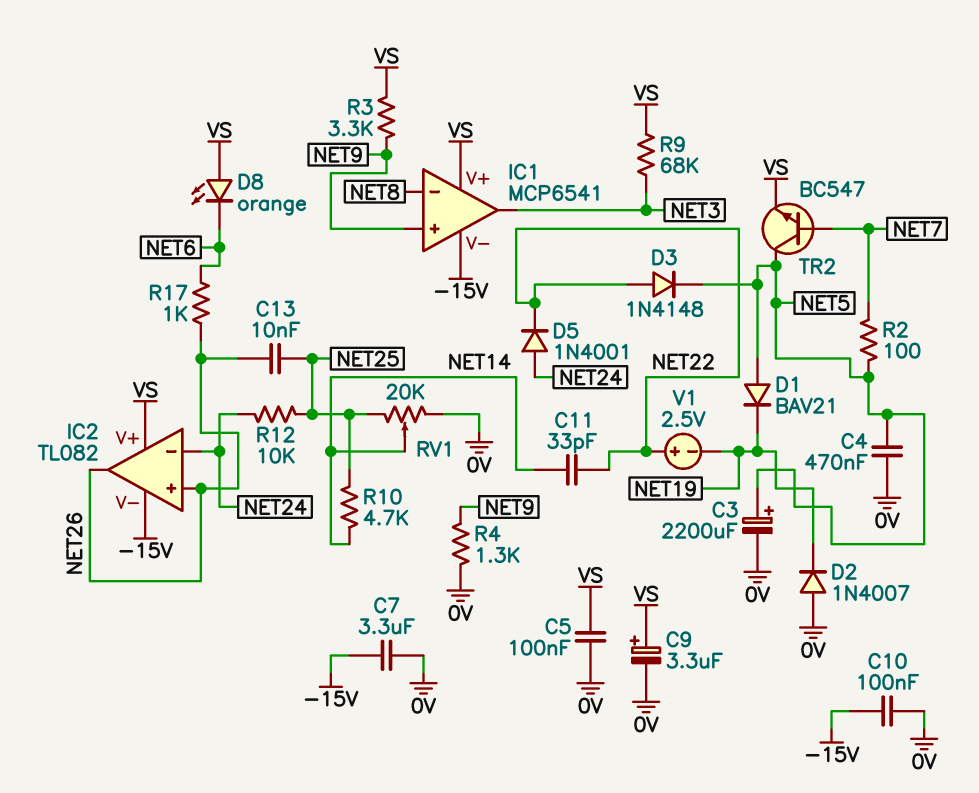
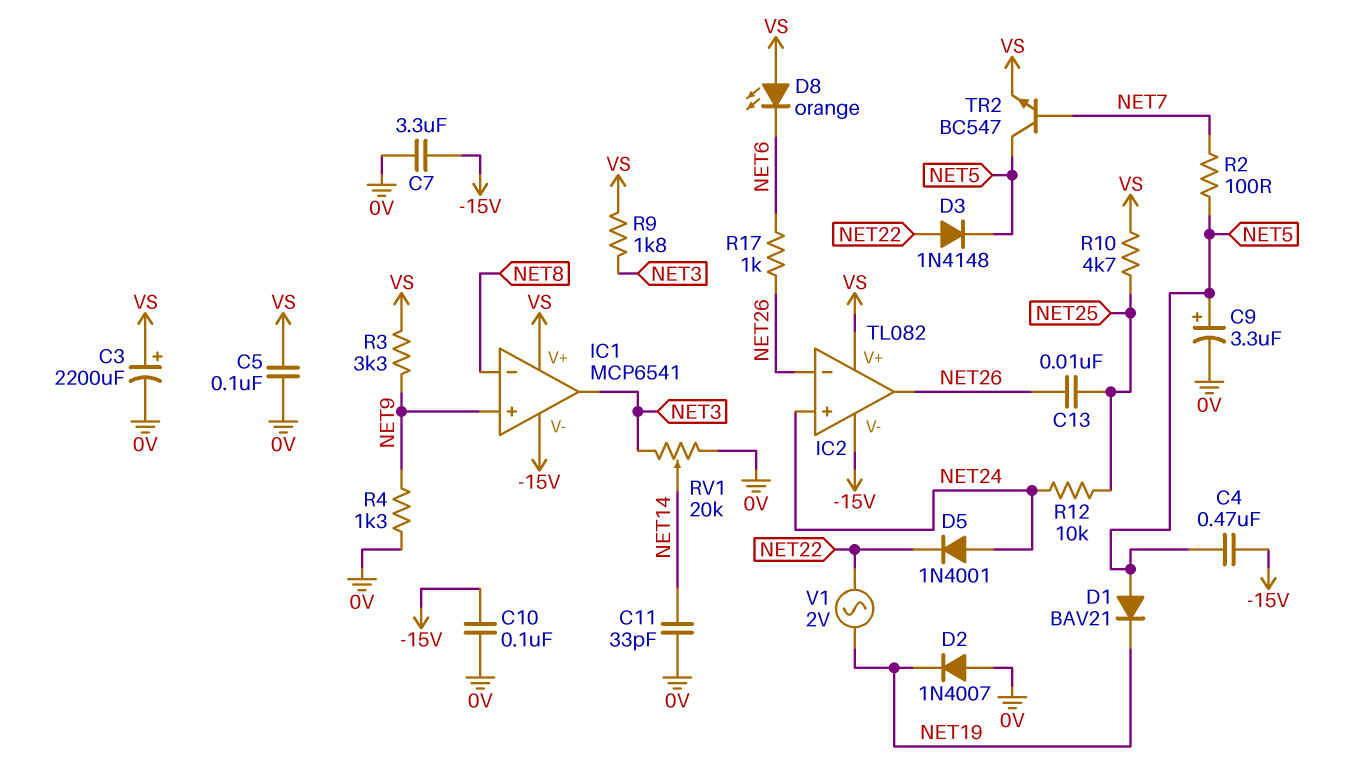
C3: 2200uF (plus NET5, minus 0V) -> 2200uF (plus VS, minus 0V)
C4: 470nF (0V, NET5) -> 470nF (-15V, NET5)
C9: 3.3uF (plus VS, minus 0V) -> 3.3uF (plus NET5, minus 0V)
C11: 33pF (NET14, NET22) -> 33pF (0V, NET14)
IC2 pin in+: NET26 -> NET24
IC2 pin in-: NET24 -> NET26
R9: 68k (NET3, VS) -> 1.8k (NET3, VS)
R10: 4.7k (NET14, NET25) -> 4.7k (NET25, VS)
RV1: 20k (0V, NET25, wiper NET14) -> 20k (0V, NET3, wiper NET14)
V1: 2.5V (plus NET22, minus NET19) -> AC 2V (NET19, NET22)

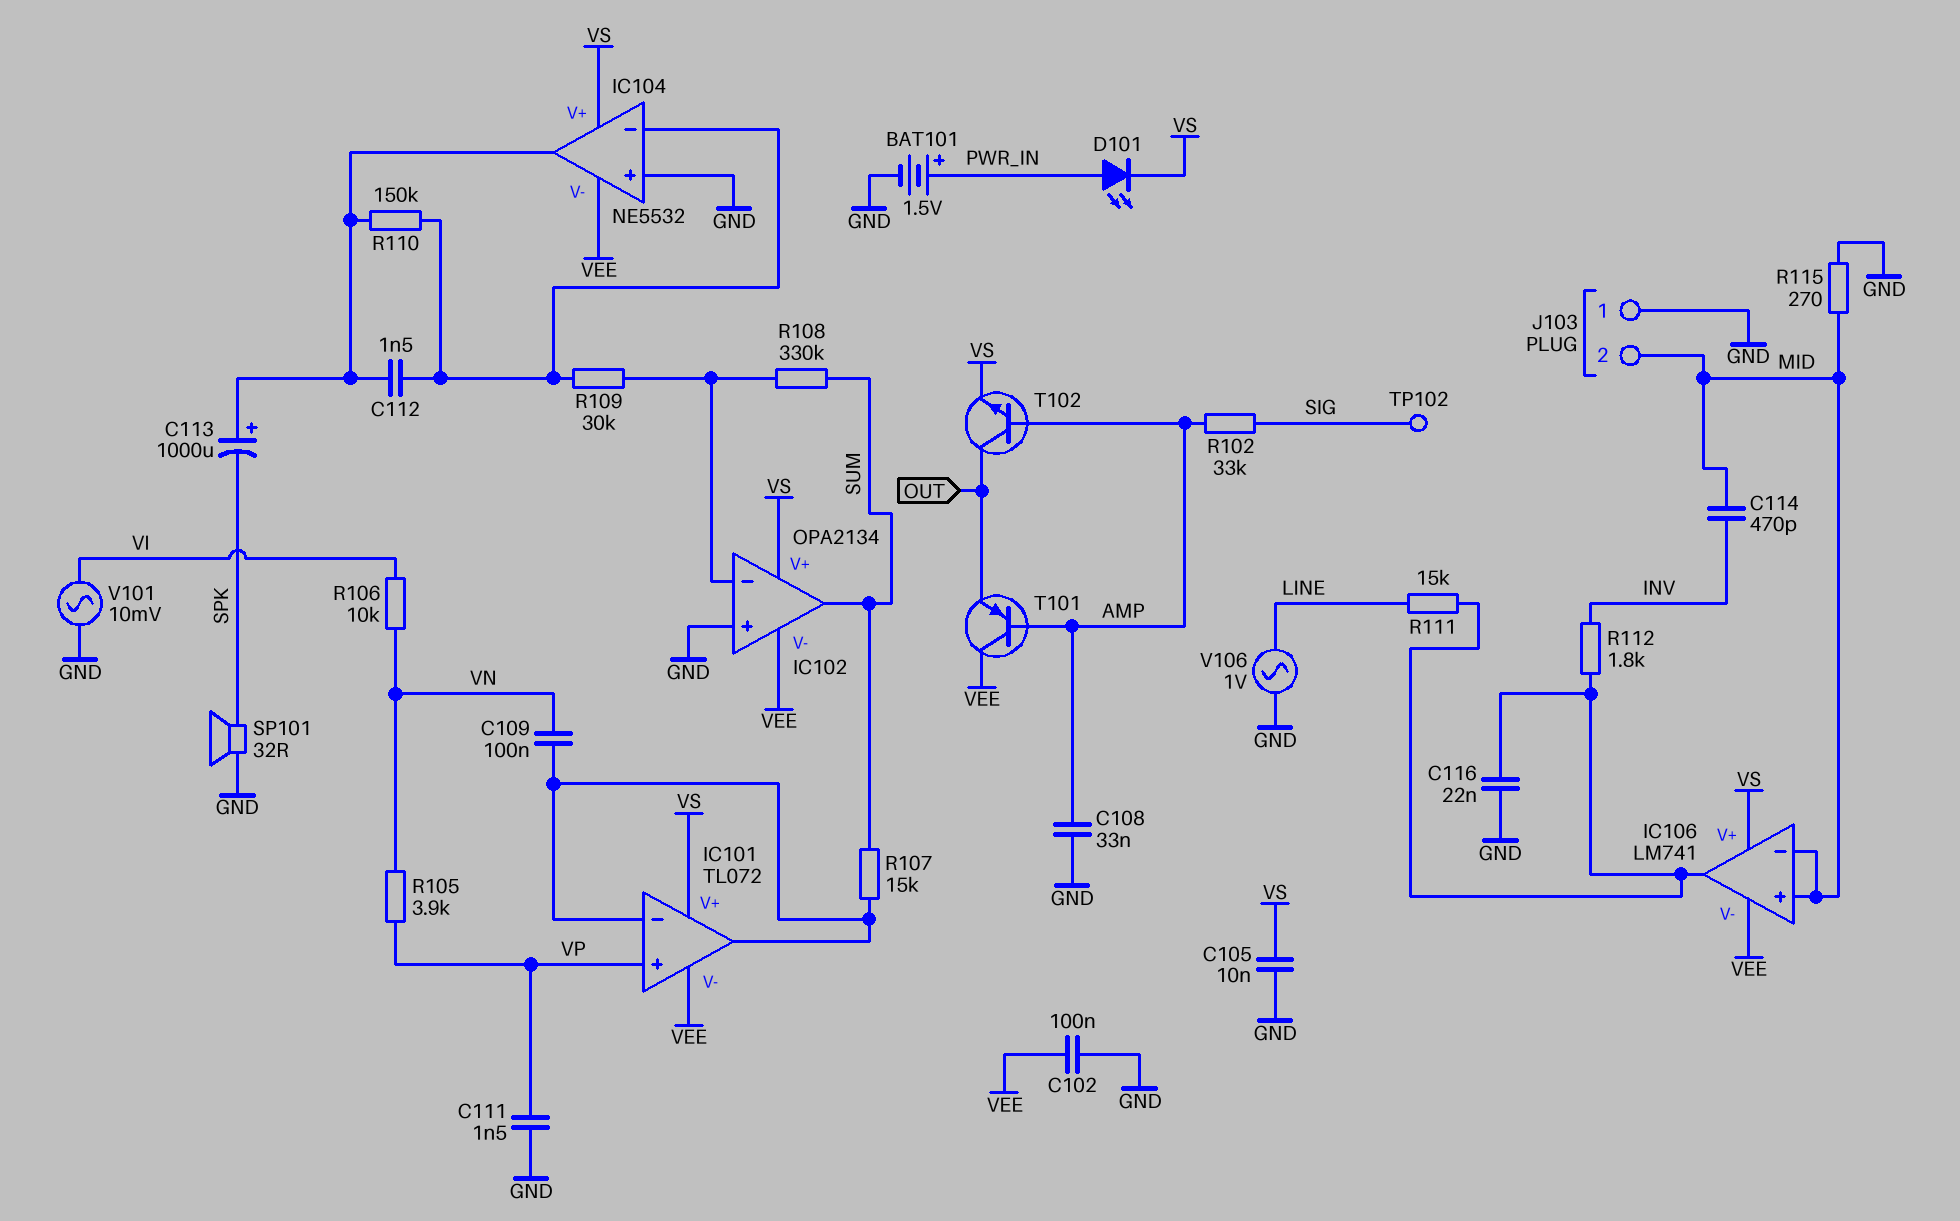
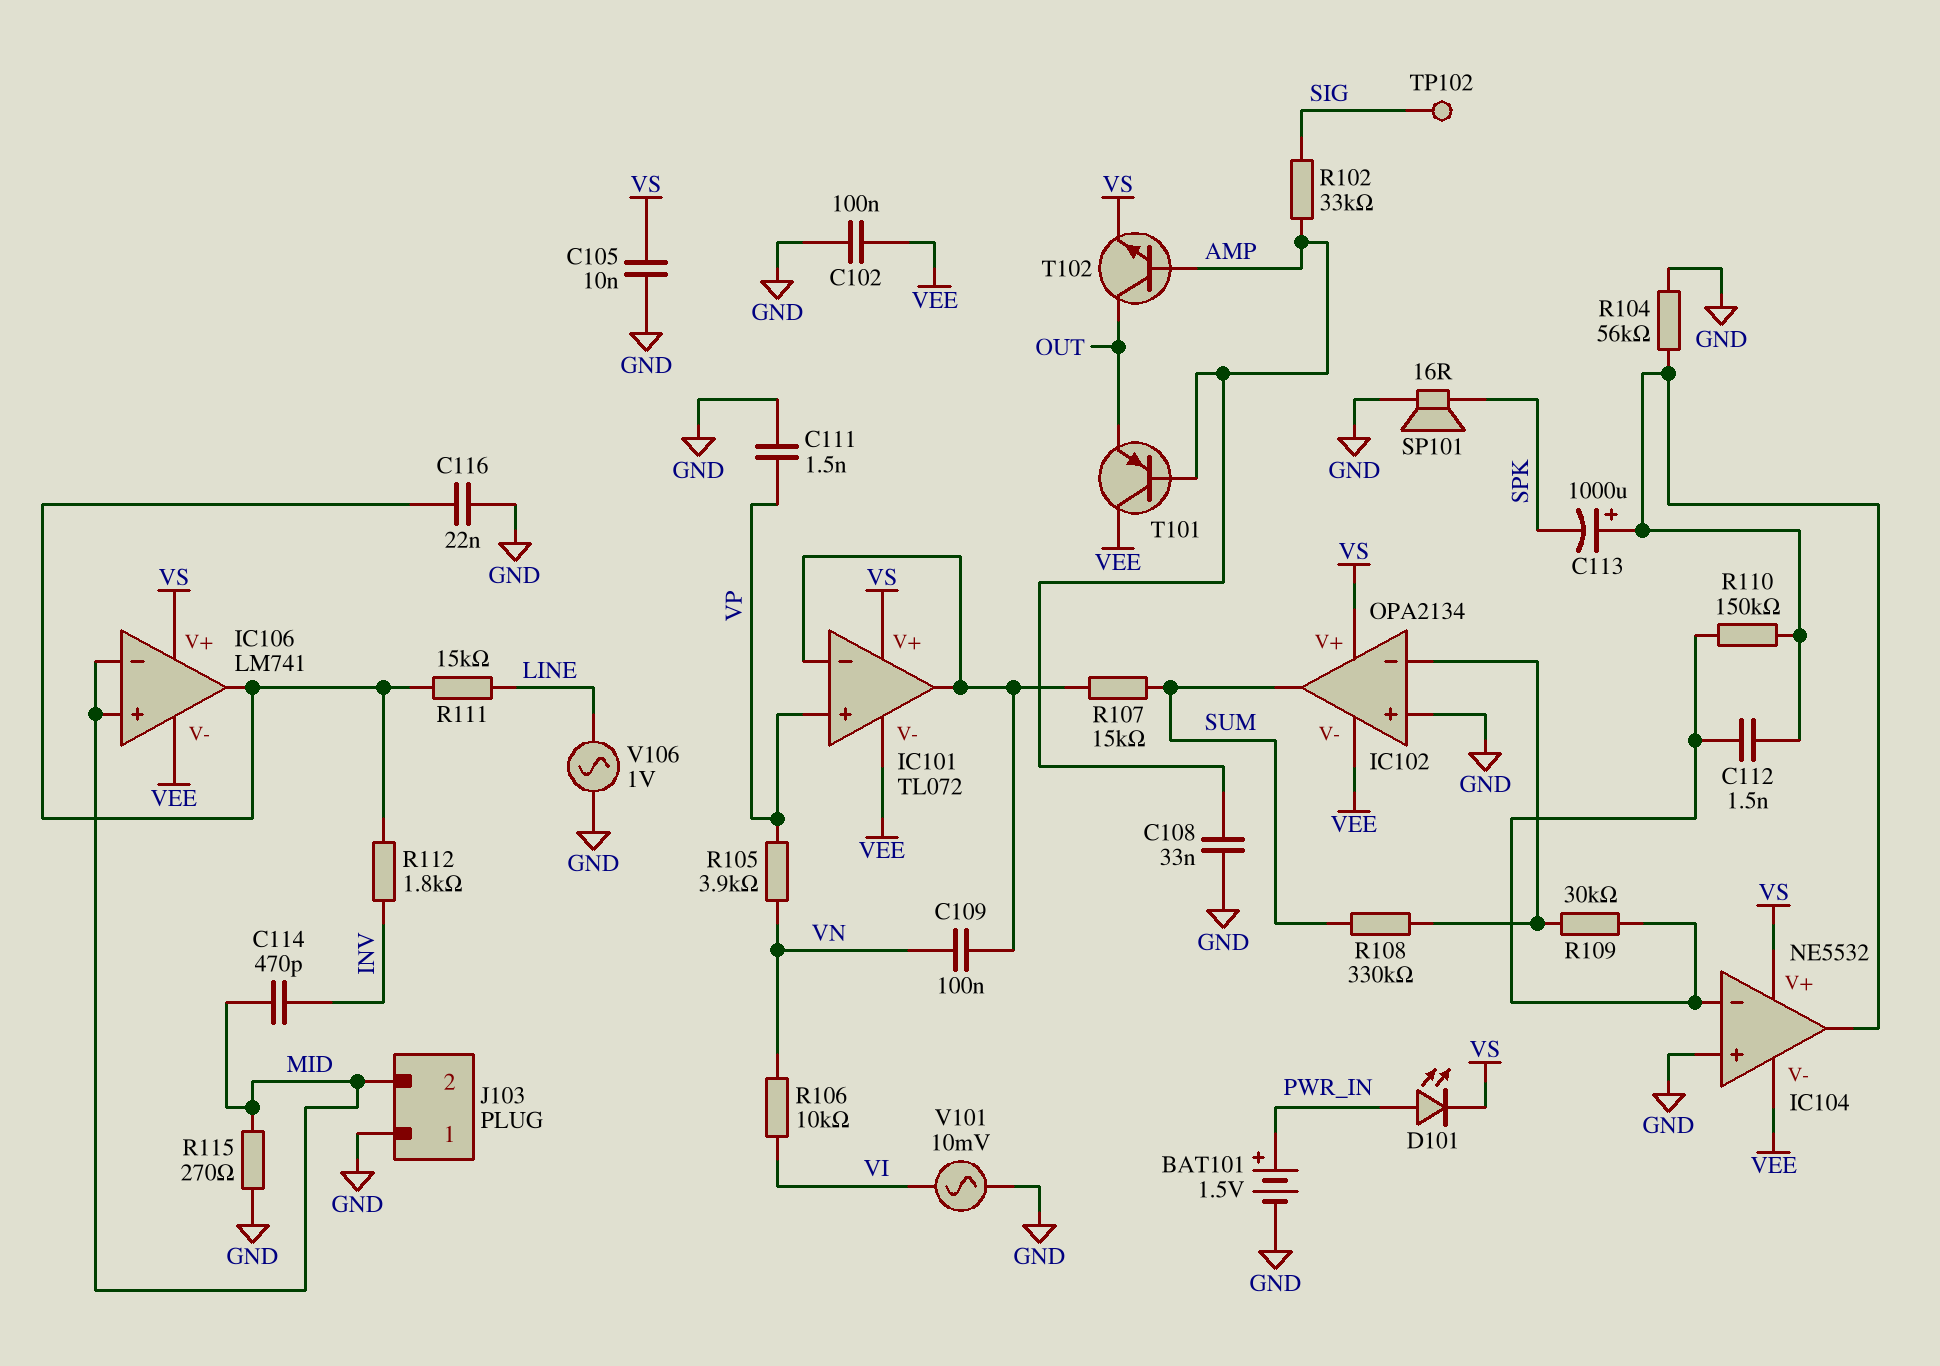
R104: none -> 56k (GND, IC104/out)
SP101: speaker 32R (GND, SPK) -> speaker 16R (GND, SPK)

================================

All of the entries, apart from the pictures, must be returned exactly.

> **Solved exercise**
C3: 2200uF (plus NET5, minus 0V) -> 2200uF (plus VS, minus 0V)
C4: 470nF (0V, NET5) -> 470nF (-15V, NET5)
C9: 3.3uF (plus VS, minus 0V) -> 3.3uF (plus NET5, minus 0V)
C11: 33pF (NET14, NET22) -> 33pF (0V, NET14)
IC2 pin in+: NET26 -> NET24
IC2 pin in-: NET24 -> NET26
R9: 68k (NET3, VS) -> 1.8k (NET3, VS)
R10: 4.7k (NET14, NET25) -> 4.7k (NET25, VS)
RV1: 20k (0V, NET25, wiper NET14) -> 20k (0V, NET3, wiper NET14)
V1: 2.5V (plus NET22, minus NET19) -> AC 2V (NET19, NET22)

R104: none -> 56k (GND, IC104/out)
SP101: speaker 32R (GND, SPK) -> speaker 16R (GND, SPK)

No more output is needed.